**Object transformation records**
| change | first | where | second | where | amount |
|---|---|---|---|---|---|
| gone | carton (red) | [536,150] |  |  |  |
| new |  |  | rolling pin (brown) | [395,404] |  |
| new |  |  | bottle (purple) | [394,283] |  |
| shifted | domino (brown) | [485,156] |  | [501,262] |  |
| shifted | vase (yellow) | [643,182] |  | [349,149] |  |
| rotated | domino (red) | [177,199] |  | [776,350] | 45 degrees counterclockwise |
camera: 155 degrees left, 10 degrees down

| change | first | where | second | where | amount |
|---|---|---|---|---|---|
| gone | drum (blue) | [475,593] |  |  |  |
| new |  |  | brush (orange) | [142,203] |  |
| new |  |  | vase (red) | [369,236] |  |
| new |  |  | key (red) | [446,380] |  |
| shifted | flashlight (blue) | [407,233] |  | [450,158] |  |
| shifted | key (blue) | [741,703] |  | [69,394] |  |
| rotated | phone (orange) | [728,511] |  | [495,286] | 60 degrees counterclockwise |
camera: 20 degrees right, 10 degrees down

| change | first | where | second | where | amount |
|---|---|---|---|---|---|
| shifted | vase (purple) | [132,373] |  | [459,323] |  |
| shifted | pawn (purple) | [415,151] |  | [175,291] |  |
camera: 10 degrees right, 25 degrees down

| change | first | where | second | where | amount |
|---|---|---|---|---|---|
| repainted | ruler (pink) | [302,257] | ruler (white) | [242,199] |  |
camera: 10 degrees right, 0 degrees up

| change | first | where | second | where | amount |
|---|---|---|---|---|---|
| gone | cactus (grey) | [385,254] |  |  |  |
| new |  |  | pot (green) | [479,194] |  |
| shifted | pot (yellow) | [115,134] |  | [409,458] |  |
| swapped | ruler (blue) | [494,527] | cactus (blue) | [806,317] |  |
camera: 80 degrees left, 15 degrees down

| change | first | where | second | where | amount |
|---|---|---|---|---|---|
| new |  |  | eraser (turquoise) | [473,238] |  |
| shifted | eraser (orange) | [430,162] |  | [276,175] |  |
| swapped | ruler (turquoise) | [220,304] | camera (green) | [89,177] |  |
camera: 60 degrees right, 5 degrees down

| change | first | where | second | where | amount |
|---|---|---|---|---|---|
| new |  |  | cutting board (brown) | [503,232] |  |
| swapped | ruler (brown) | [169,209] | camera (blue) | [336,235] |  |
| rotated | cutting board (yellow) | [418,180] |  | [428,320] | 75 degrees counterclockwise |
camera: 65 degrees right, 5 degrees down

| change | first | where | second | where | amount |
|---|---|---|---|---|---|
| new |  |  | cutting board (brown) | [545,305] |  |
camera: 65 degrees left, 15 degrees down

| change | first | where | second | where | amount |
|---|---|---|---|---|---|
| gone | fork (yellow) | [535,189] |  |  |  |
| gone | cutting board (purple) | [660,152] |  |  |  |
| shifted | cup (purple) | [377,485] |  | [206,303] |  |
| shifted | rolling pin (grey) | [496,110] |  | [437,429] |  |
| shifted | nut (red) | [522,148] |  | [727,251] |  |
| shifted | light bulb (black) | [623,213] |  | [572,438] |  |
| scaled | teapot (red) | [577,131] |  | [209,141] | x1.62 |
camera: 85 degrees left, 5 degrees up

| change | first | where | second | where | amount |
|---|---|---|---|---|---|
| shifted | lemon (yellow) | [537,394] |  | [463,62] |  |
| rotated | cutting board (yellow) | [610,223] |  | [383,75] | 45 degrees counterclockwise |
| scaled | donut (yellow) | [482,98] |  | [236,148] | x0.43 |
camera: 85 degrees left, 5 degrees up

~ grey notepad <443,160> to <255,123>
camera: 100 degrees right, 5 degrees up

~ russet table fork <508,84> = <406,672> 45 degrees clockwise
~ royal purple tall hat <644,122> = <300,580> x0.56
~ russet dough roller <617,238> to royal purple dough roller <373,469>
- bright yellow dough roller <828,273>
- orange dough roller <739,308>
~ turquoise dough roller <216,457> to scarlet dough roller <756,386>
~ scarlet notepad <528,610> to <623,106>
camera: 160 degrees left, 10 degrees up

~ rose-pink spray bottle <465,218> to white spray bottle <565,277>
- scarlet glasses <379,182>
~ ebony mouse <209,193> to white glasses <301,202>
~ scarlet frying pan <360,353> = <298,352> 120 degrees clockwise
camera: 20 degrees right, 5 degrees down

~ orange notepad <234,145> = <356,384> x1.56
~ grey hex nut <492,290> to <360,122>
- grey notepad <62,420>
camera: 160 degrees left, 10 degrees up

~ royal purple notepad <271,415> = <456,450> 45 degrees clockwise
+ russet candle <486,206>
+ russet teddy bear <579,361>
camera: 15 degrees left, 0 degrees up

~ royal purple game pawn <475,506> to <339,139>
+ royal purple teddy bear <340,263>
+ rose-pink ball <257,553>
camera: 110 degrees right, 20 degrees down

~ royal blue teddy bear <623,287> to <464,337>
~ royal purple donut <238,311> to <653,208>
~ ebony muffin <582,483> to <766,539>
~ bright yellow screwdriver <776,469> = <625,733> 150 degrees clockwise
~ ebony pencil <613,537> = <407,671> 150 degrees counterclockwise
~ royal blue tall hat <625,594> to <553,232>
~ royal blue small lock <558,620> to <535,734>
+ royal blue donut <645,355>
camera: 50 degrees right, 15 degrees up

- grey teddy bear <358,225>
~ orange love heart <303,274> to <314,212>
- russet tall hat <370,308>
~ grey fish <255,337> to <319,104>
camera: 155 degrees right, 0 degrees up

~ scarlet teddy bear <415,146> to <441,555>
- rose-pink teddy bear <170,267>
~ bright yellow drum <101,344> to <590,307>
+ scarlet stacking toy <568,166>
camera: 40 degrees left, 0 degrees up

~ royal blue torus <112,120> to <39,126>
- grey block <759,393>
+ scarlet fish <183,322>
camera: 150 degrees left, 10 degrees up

**Try it**
Return the full data, every line of it, with nothing altered.

**Result of the exercise**
| change | first | where | second | where | amount |
|---|---|---|---|---|---|
| gone | carton (red) | [536,150] |  |  |  |
| new |  |  | rolling pin (brown) | [395,404] |  |
| new |  |  | bottle (purple) | [394,283] |  |
| shifted | domino (brown) | [485,156] |  | [501,262] |  |
| shifted | vase (yellow) | [643,182] |  | [349,149] |  |
| rotated | domino (red) | [177,199] |  | [776,350] | 45 degrees counterclockwise |
camera: 155 degrees left, 10 degrees down

| change | first | where | second | where | amount |
|---|---|---|---|---|---|
| gone | drum (blue) | [475,593] |  |  |  |
| new |  |  | brush (orange) | [142,203] |  |
| new |  |  | vase (red) | [369,236] |  |
| new |  |  | key (red) | [446,380] |  |
| shifted | flashlight (blue) | [407,233] |  | [450,158] |  |
| shifted | key (blue) | [741,703] |  | [69,394] |  |
| rotated | phone (orange) | [728,511] |  | [495,286] | 60 degrees counterclockwise |
camera: 20 degrees right, 10 degrees down

| change | first | where | second | where | amount |
|---|---|---|---|---|---|
| shifted | vase (purple) | [132,373] |  | [459,323] |  |
| shifted | pawn (purple) | [415,151] |  | [175,291] |  |
camera: 10 degrees right, 25 degrees down

| change | first | where | second | where | amount |
|---|---|---|---|---|---|
| repainted | ruler (pink) | [302,257] | ruler (white) | [242,199] |  |
camera: 10 degrees right, 0 degrees up

| change | first | where | second | where | amount |
|---|---|---|---|---|---|
| gone | cactus (grey) | [385,254] |  |  |  |
| new |  |  | pot (green) | [479,194] |  |
| shifted | pot (yellow) | [115,134] |  | [409,458] |  |
| swapped | ruler (blue) | [494,527] | cactus (blue) | [806,317] |  |
camera: 80 degrees left, 15 degrees down

| change | first | where | second | where | amount |
|---|---|---|---|---|---|
| new |  |  | eraser (turquoise) | [473,238] |  |
| shifted | eraser (orange) | [430,162] |  | [276,175] |  |
| swapped | ruler (turquoise) | [220,304] | camera (green) | [89,177] |  |
camera: 60 degrees right, 5 degrees down

| change | first | where | second | where | amount |
|---|---|---|---|---|---|
| new |  |  | cutting board (brown) | [503,232] |  |
| swapped | ruler (brown) | [169,209] | camera (blue) | [336,235] |  |
| rotated | cutting board (yellow) | [418,180] |  | [428,320] | 75 degrees counterclockwise |
camera: 65 degrees right, 5 degrees down

| change | first | where | second | where | amount |
|---|---|---|---|---|---|
| new |  |  | cutting board (brown) | [545,305] |  |
camera: 65 degrees left, 15 degrees down

| change | first | where | second | where | amount |
|---|---|---|---|---|---|
| gone | fork (yellow) | [535,189] |  |  |  |
| gone | cutting board (purple) | [660,152] |  |  |  |
| shifted | cup (purple) | [377,485] |  | [206,303] |  |
| shifted | rolling pin (grey) | [496,110] |  | [437,429] |  |
| shifted | nut (red) | [522,148] |  | [727,251] |  |
| shifted | light bulb (black) | [623,213] |  | [572,438] |  |
| scaled | teapot (red) | [577,131] |  | [209,141] | x1.62 |
camera: 85 degrees left, 5 degrees up

| change | first | where | second | where | amount |
|---|---|---|---|---|---|
| shifted | lemon (yellow) | [537,394] |  | [463,62] |  |
| rotated | cutting board (yellow) | [610,223] |  | [383,75] | 45 degrees counterclockwise |
| scaled | donut (yellow) | [482,98] |  | [236,148] | x0.43 |
camera: 85 degrees left, 5 degrees up

~ grey notepad <443,160> to <255,123>
camera: 100 degrees right, 5 degrees up

~ russet table fork <508,84> = <406,672> 45 degrees clockwise
~ royal purple tall hat <644,122> = <300,580> x0.56
~ russet dough roller <617,238> to royal purple dough roller <373,469>
- bright yellow dough roller <828,273>
- orange dough roller <739,308>
~ turquoise dough roller <216,457> to scarlet dough roller <756,386>
~ scarlet notepad <528,610> to <623,106>
camera: 160 degrees left, 10 degrees up

~ rose-pink spray bottle <465,218> to white spray bottle <565,277>
- scarlet glasses <379,182>
~ ebony mouse <209,193> to white glasses <301,202>
~ scarlet frying pan <360,353> = <298,352> 120 degrees clockwise
camera: 20 degrees right, 5 degrees down

~ orange notepad <234,145> = <356,384> x1.56
~ grey hex nut <492,290> to <360,122>
- grey notepad <62,420>
camera: 160 degrees left, 10 degrees up

~ royal purple notepad <271,415> = <456,450> 45 degrees clockwise
+ russet candle <486,206>
+ russet teddy bear <579,361>
camera: 15 degrees left, 0 degrees up

~ royal purple game pawn <475,506> to <339,139>
+ royal purple teddy bear <340,263>
+ rose-pink ball <257,553>
camera: 110 degrees right, 20 degrees down

~ royal blue teddy bear <623,287> to <464,337>
~ royal purple donut <238,311> to <653,208>
~ ebony muffin <582,483> to <766,539>
~ bright yellow screwdriver <776,469> = <625,733> 150 degrees clockwise
~ ebony pencil <613,537> = <407,671> 150 degrees counterclockwise
~ royal blue tall hat <625,594> to <553,232>
~ royal blue small lock <558,620> to <535,734>
+ royal blue donut <645,355>
camera: 50 degrees right, 15 degrees up

- grey teddy bear <358,225>
~ orange love heart <303,274> to <314,212>
- russet tall hat <370,308>
~ grey fish <255,337> to <319,104>
camera: 155 degrees right, 0 degrees up

~ scarlet teddy bear <415,146> to <441,555>
- rose-pink teddy bear <170,267>
~ bright yellow drum <101,344> to <590,307>
+ scarlet stacking toy <568,166>
camera: 40 degrees left, 0 degrees up

~ royal blue torus <112,120> to <39,126>
- grey block <759,393>
+ scarlet fish <183,322>
camera: 150 degrees left, 10 degrees up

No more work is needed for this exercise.